▸ **The problem**
Your reply should be the whole listing, copied exactly, with the pictures left out.

▸ **Stored data**

__________________________________________________

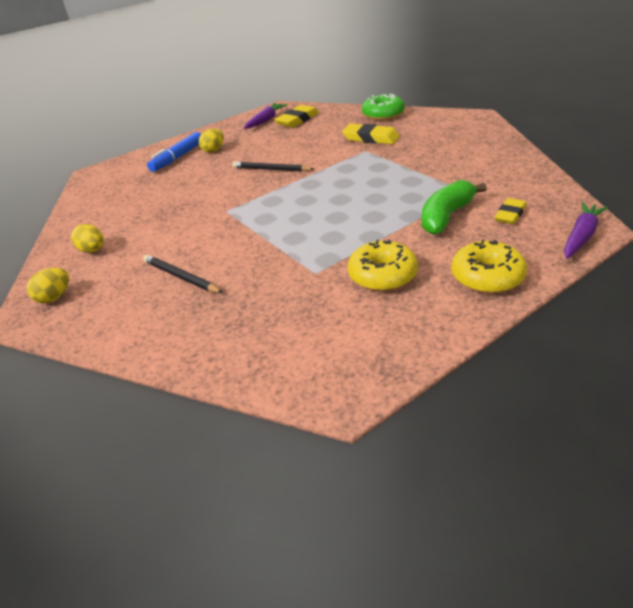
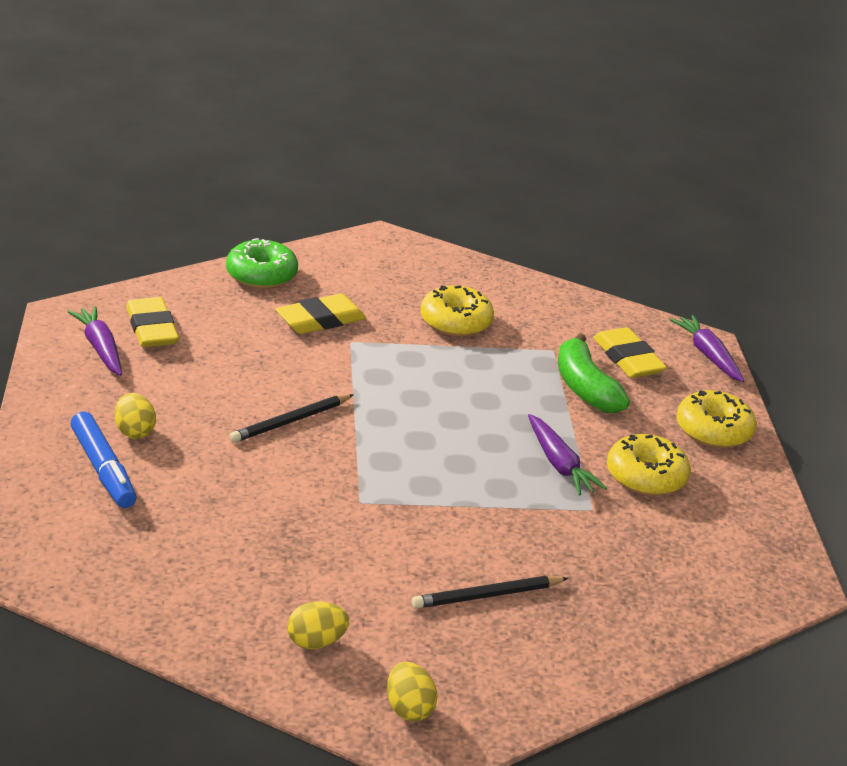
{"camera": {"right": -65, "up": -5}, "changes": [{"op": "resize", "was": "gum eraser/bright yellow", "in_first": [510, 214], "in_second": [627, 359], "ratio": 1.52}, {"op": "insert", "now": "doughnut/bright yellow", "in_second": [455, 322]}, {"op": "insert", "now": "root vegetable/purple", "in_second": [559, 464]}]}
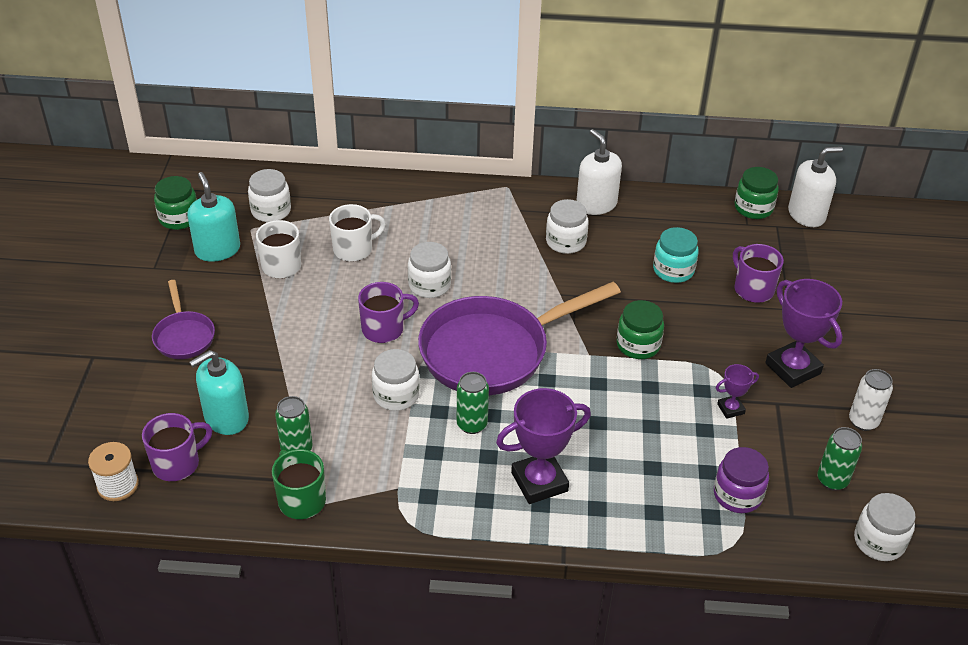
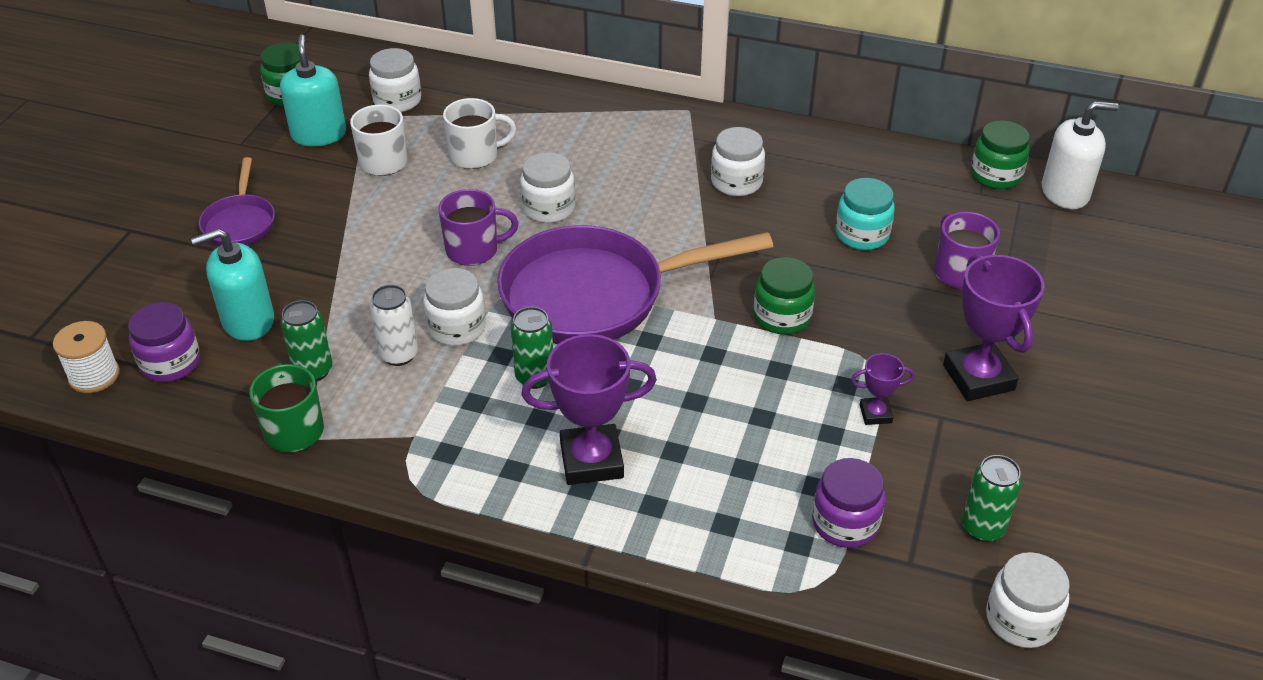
{"camera": {"right": 15, "up": 0}, "changes": [{"op": "replace", "was": "tea mug/purple", "now": "jam jar/purple", "in_first": [177, 463], "in_second": [170, 363]}, {"op": "delete", "was": "pump bottle/white", "in_first": [596, 204]}, {"op": "move", "was": "soda can/white", "in_first": [863, 421], "in_second": [399, 355]}]}
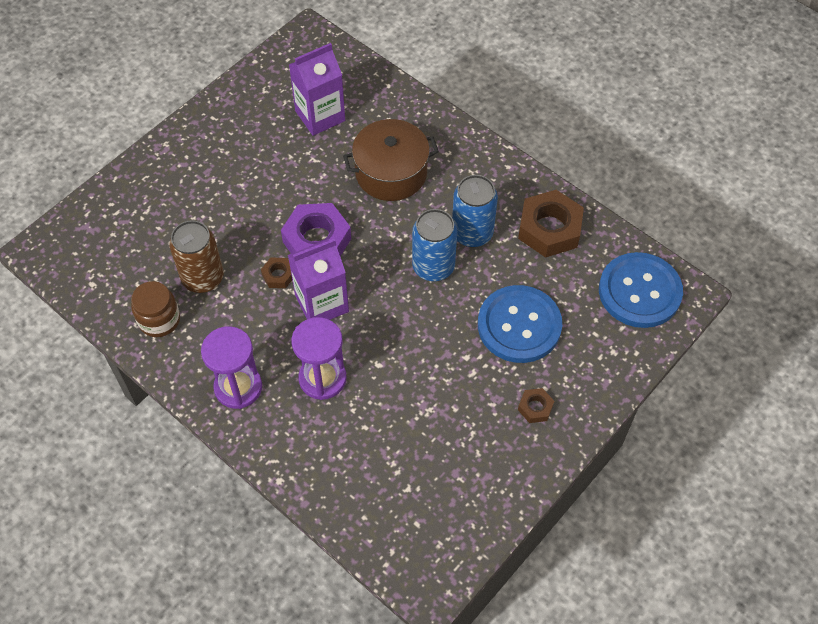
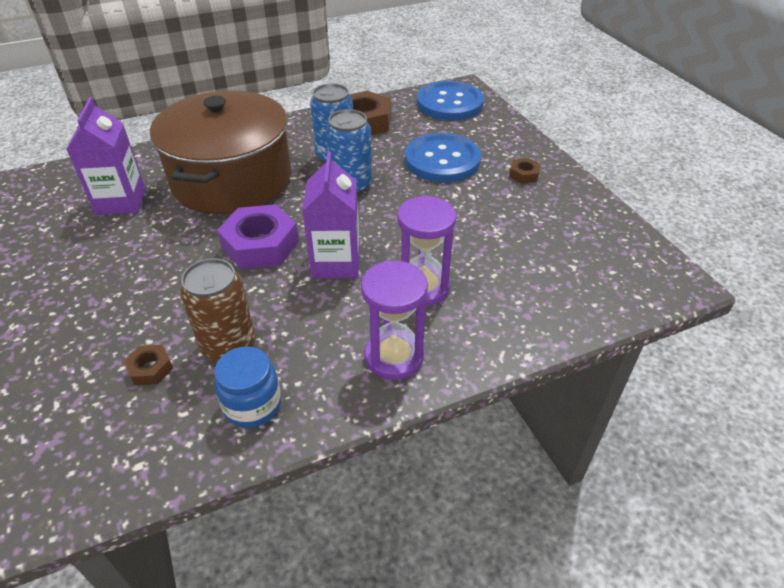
{"camera": {"right": -65, "up": -15}, "changes": [{"op": "recolor", "was": "jam jar/russet", "now": "jam jar/cobalt", "in_first": [159, 320], "in_second": [252, 405]}, {"op": "move", "was": "nut/russet", "in_first": [278, 275], "in_second": [150, 369]}, {"op": "resize", "was": "stockpot/russet", "in_first": [391, 173], "in_second": [231, 179], "ratio": 1.63}]}
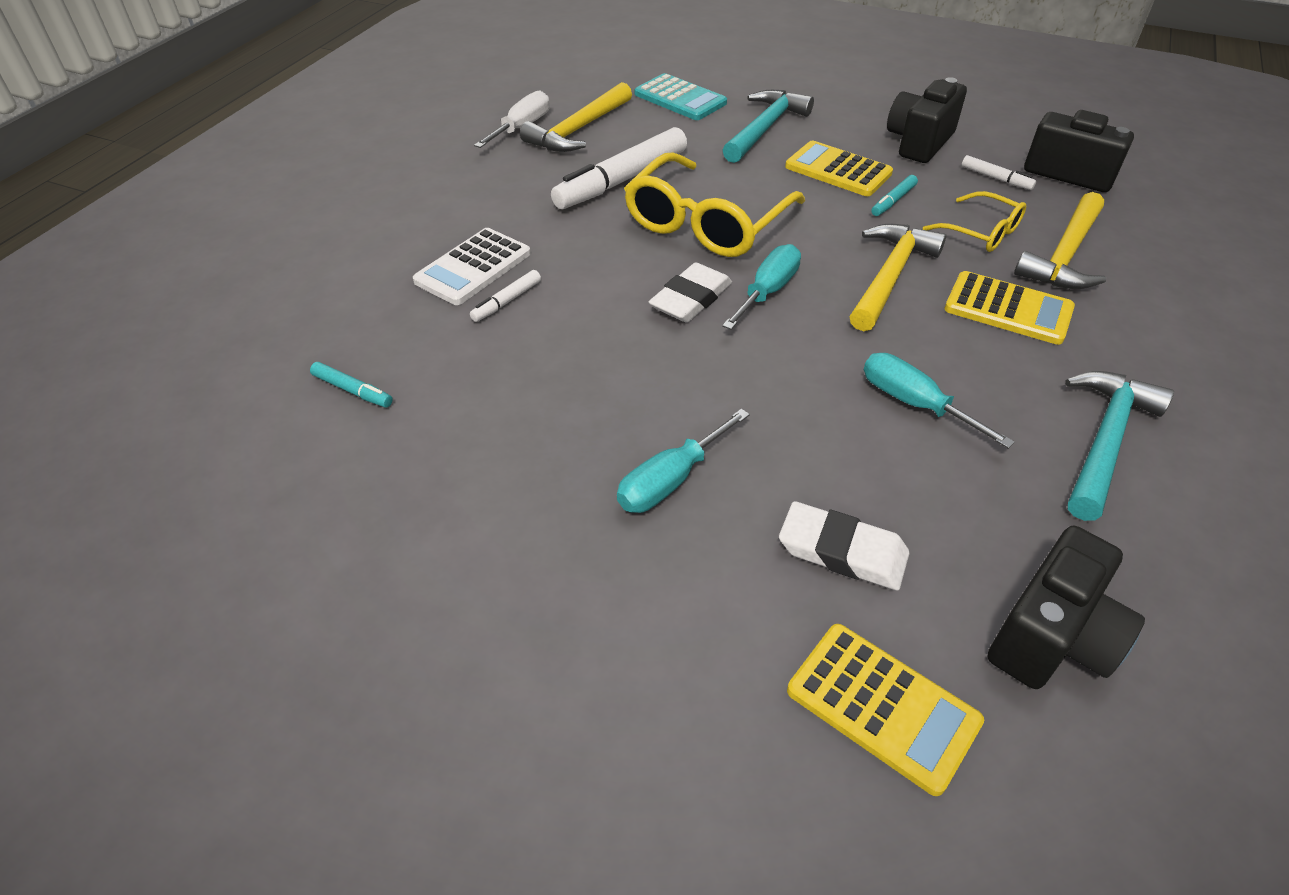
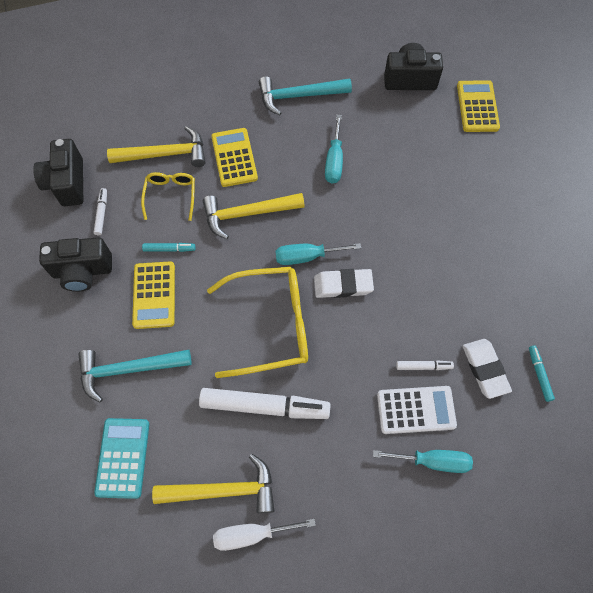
{"camera": {"right": -130, "up": 20}, "changes": [{"op": "move", "was": "flat screwdriver/teal", "in_first": [670, 480], "in_second": [433, 461]}, {"op": "move", "was": "gum eraser/white", "in_first": [842, 551], "in_second": [485, 369]}]}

__________________________________________________

▸ **Response below**
{"camera": {"right": -65, "up": -5}, "changes": [{"op": "resize", "was": "gum eraser/bright yellow", "in_first": [510, 214], "in_second": [627, 359], "ratio": 1.52}, {"op": "insert", "now": "doughnut/bright yellow", "in_second": [455, 322]}, {"op": "insert", "now": "root vegetable/purple", "in_second": [559, 464]}]}
{"camera": {"right": 15, "up": 0}, "changes": [{"op": "replace", "was": "tea mug/purple", "now": "jam jar/purple", "in_first": [177, 463], "in_second": [170, 363]}, {"op": "delete", "was": "pump bottle/white", "in_first": [596, 204]}, {"op": "move", "was": "soda can/white", "in_first": [863, 421], "in_second": [399, 355]}]}
{"camera": {"right": -65, "up": -15}, "changes": [{"op": "recolor", "was": "jam jar/russet", "now": "jam jar/cobalt", "in_first": [159, 320], "in_second": [252, 405]}, {"op": "move", "was": "nut/russet", "in_first": [278, 275], "in_second": [150, 369]}, {"op": "resize", "was": "stockpot/russet", "in_first": [391, 173], "in_second": [231, 179], "ratio": 1.63}]}
{"camera": {"right": -130, "up": 20}, "changes": [{"op": "move", "was": "flat screwdriver/teal", "in_first": [670, 480], "in_second": [433, 461]}, {"op": "move", "was": "gum eraser/white", "in_first": [842, 551], "in_second": [485, 369]}]}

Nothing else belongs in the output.